Extracted records
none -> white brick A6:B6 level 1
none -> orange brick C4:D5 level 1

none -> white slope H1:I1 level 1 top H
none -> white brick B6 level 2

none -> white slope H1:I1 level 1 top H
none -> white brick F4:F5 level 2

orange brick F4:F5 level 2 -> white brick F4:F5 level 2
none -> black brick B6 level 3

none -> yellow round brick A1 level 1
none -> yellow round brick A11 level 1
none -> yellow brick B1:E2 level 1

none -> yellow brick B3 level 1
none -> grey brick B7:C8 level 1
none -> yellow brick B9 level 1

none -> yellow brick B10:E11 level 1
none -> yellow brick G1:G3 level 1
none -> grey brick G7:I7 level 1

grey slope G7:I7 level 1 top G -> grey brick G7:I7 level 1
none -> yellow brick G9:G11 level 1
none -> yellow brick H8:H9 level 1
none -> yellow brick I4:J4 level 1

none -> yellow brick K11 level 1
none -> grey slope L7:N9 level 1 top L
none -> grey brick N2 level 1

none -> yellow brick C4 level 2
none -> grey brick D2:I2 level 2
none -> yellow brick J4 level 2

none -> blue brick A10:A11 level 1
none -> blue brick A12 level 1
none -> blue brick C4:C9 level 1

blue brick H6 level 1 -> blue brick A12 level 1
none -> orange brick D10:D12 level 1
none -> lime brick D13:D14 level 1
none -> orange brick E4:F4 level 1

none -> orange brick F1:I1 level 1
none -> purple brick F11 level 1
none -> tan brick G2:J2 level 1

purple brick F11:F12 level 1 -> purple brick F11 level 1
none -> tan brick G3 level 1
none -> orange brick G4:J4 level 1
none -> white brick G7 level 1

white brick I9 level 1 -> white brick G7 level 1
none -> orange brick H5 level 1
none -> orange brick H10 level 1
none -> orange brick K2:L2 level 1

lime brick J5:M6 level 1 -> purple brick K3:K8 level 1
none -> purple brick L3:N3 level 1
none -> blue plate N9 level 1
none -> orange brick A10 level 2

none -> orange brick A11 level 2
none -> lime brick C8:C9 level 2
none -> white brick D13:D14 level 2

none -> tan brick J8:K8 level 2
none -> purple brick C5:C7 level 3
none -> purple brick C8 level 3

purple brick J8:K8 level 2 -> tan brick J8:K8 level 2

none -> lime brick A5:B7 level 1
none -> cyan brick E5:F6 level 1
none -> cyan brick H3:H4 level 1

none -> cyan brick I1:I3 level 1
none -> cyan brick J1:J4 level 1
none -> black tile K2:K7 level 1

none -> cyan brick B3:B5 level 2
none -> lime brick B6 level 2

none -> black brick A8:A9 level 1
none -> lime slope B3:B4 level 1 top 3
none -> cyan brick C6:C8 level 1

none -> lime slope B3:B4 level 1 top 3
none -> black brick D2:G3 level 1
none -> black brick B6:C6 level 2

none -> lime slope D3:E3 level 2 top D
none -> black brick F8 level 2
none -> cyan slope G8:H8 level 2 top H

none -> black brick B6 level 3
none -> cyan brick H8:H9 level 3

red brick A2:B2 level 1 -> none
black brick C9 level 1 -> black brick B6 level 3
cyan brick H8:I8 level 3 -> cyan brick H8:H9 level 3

YOUR TASK – Above are the records; repeat exactly the lines from the one holding "none -> yellow brick B1:E2 level 1" down to the one holding "none -> blue brick A12 level 1", end lines included.

WRITTEN ANSWER –
none -> yellow brick B1:E2 level 1

none -> yellow brick B3 level 1
none -> grey brick B7:C8 level 1
none -> yellow brick B9 level 1

none -> yellow brick B10:E11 level 1
none -> yellow brick G1:G3 level 1
none -> grey brick G7:I7 level 1

grey slope G7:I7 level 1 top G -> grey brick G7:I7 level 1
none -> yellow brick G9:G11 level 1
none -> yellow brick H8:H9 level 1
none -> yellow brick I4:J4 level 1

none -> yellow brick K11 level 1
none -> grey slope L7:N9 level 1 top L
none -> grey brick N2 level 1

none -> yellow brick C4 level 2
none -> grey brick D2:I2 level 2
none -> yellow brick J4 level 2

none -> blue brick A10:A11 level 1
none -> blue brick A12 level 1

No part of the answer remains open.